## [What is being asked]
Please find the line that holds "Y1: 20MHz (U5/XOUT, XI)" below and reproduce it, along with every line after it through the end, exactly and without pictures.

## [Source information]

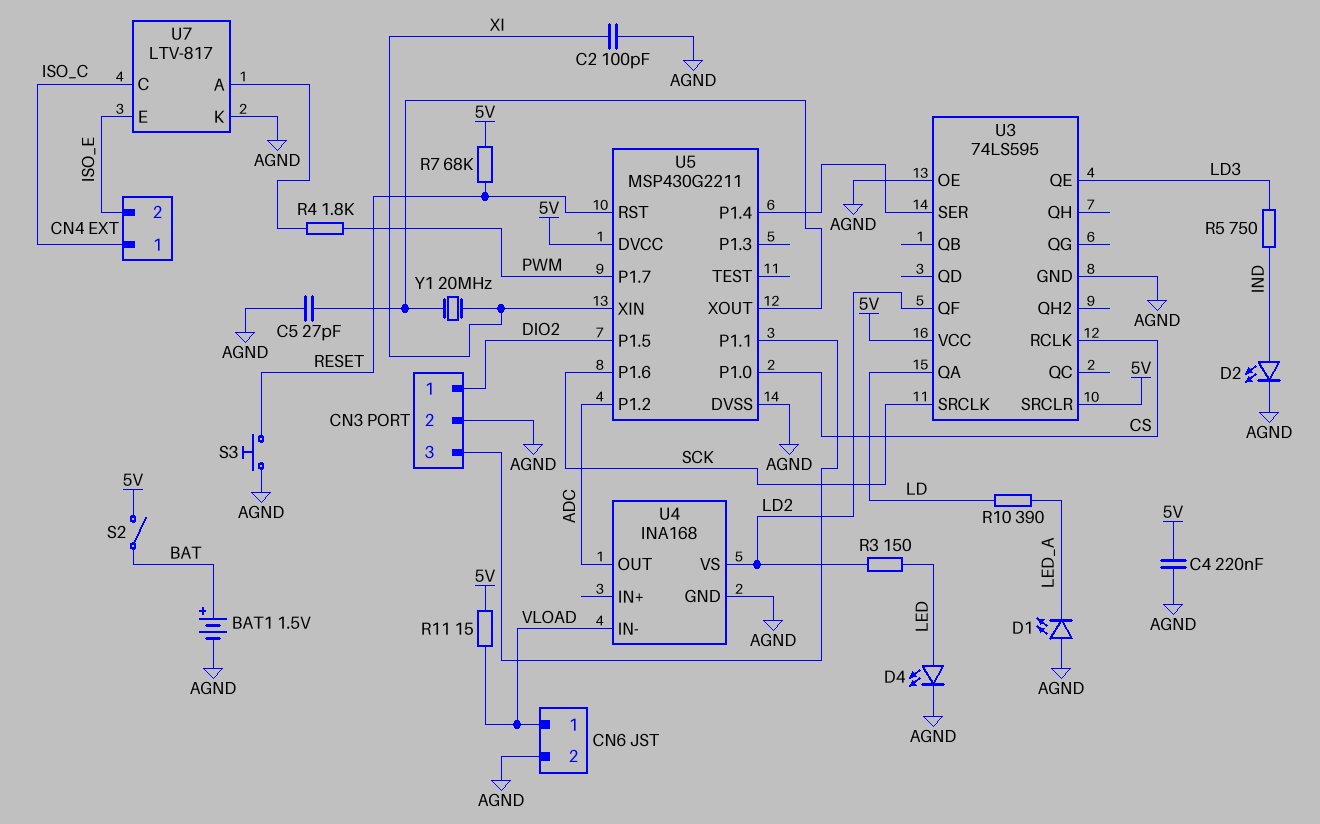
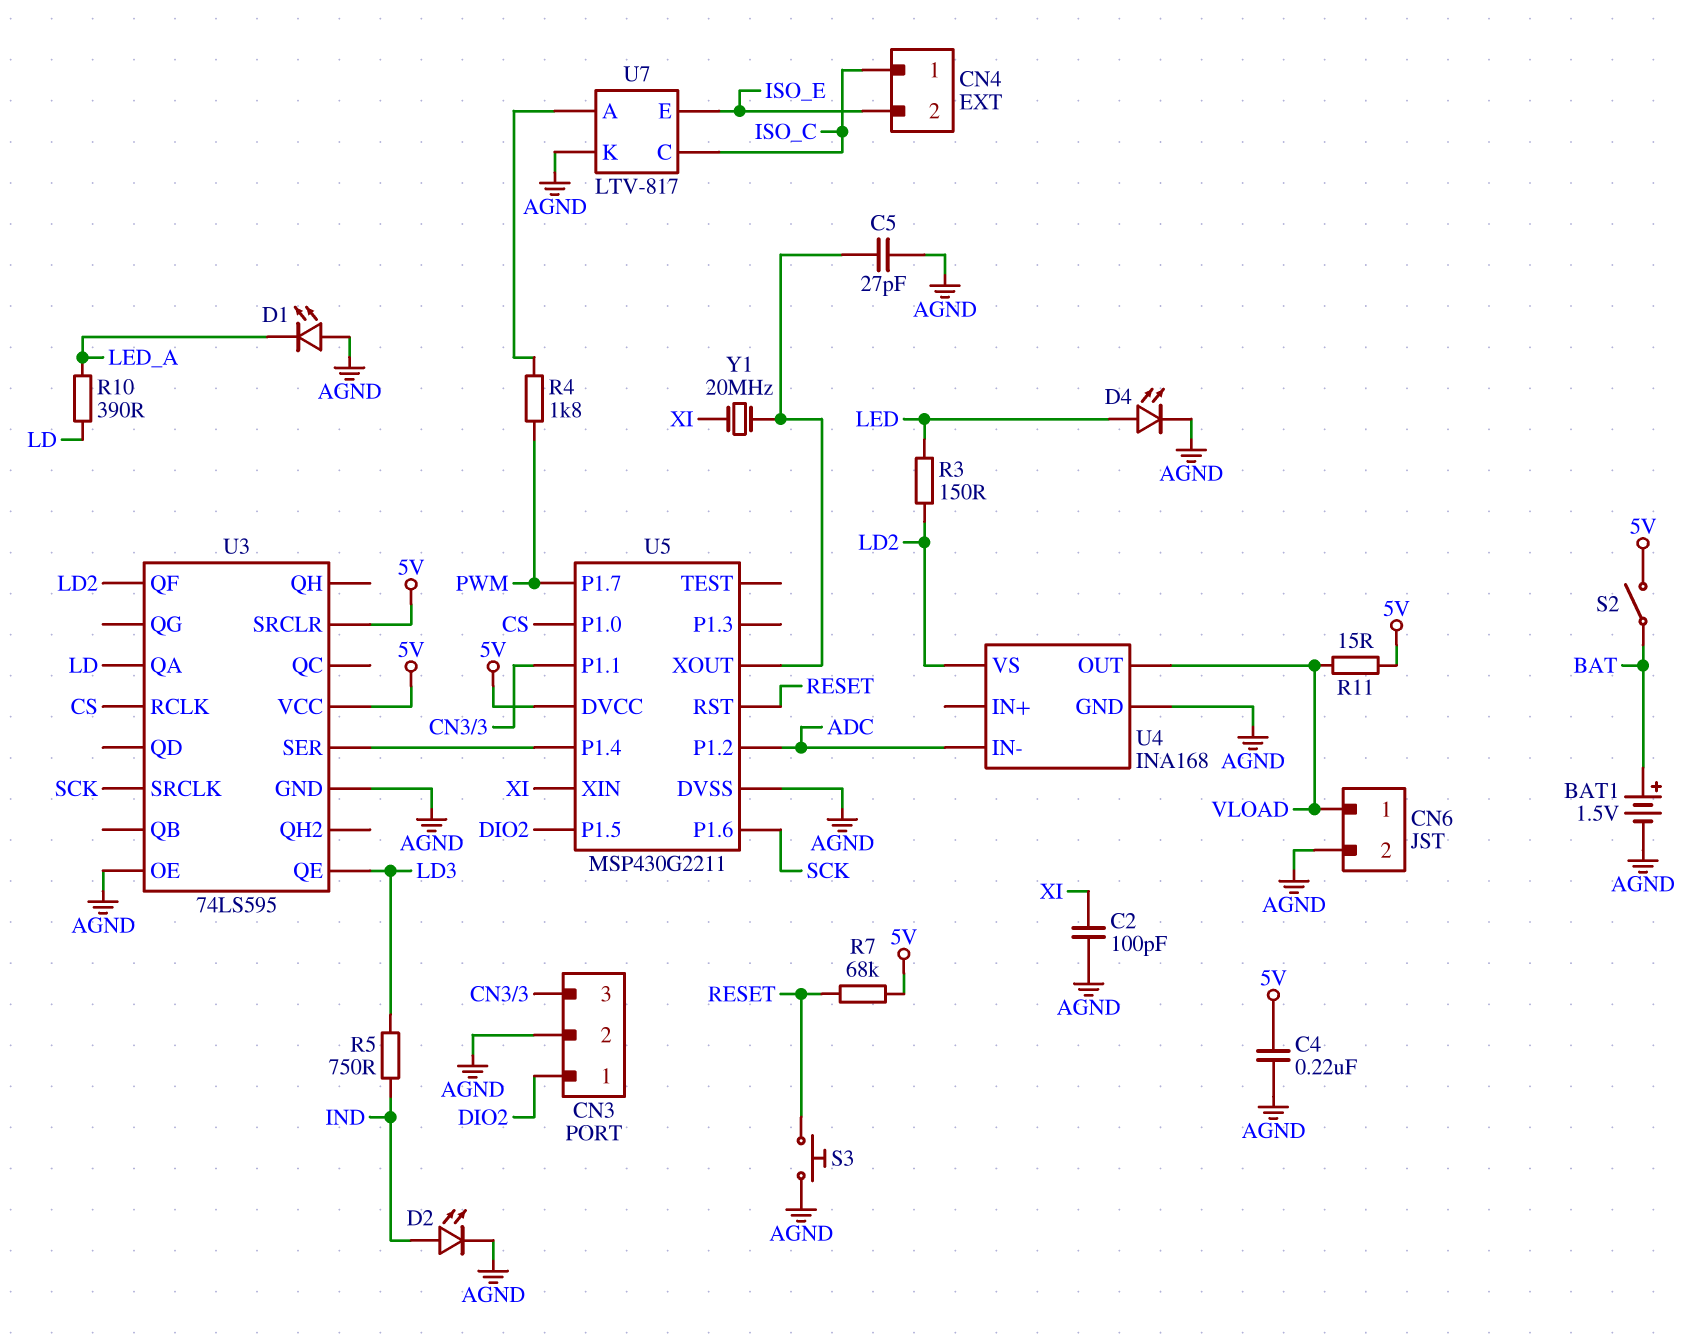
U4 pin IN-: VLOAD -> ADC
U4 pin OUT: ADC -> VLOAD

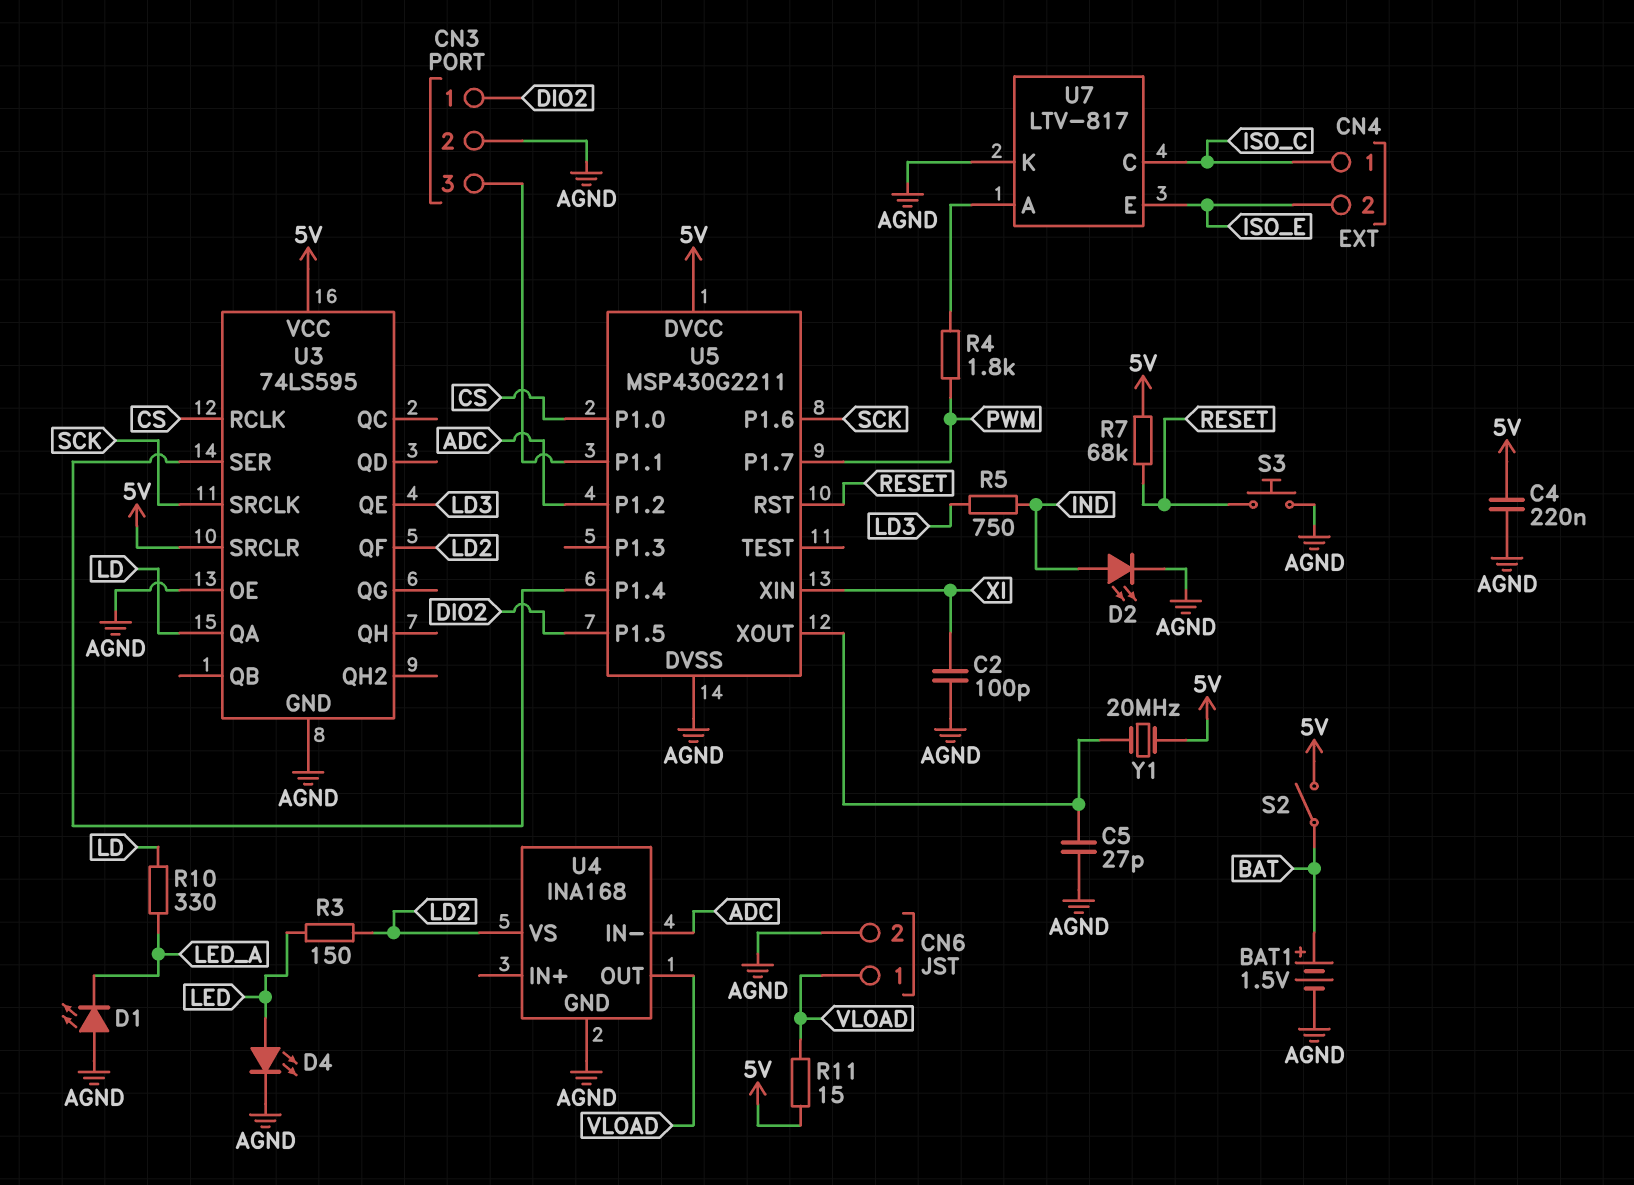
R10: 390 (LD, LED_A) -> 330 (LD, LED_A)
Y1: 20MHz (U5/XOUT, XI) -> 20MHz (5V, U5/XOUT)

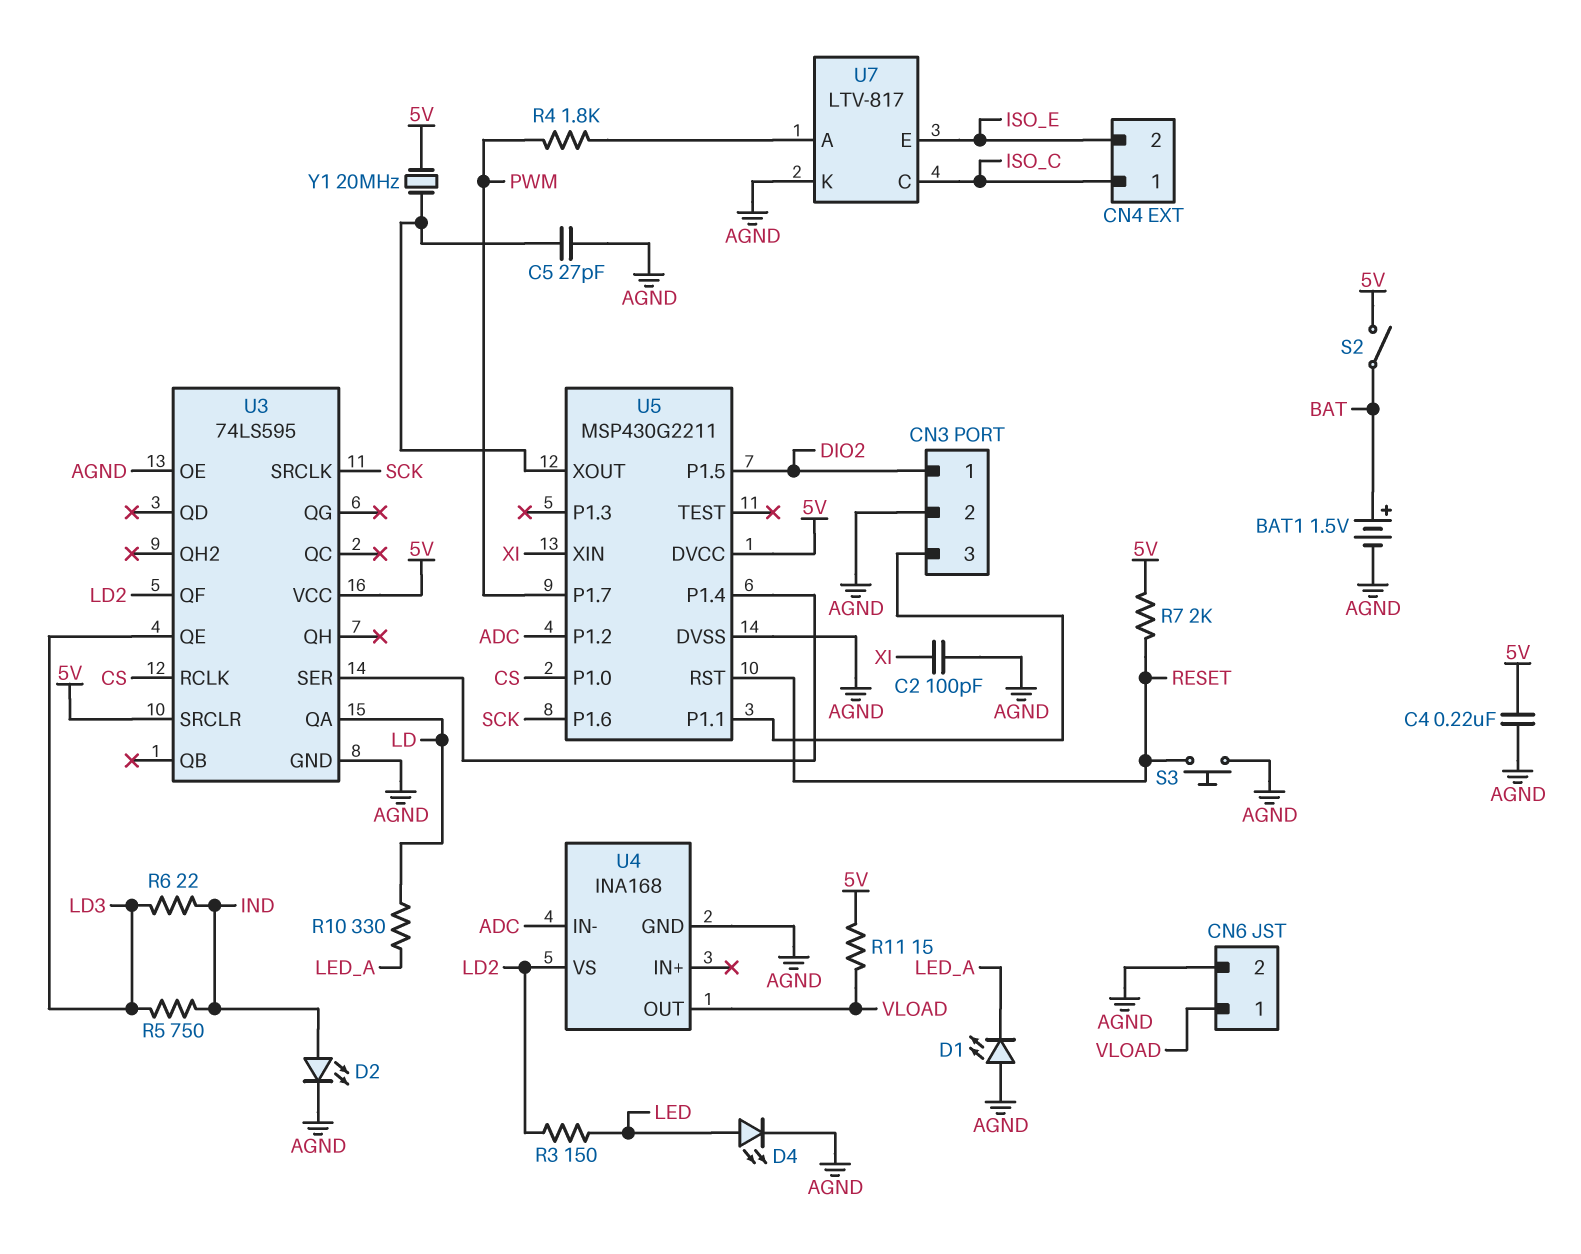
R6: none -> 22 (IND, LD3)
R7: 68k (5V, RESET) -> 2k (5V, RESET)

## [Solution to the exercise]
Y1: 20MHz (U5/XOUT, XI) -> 20MHz (5V, U5/XOUT)

R6: none -> 22 (IND, LD3)
R7: 68k (5V, RESET) -> 2k (5V, RESET)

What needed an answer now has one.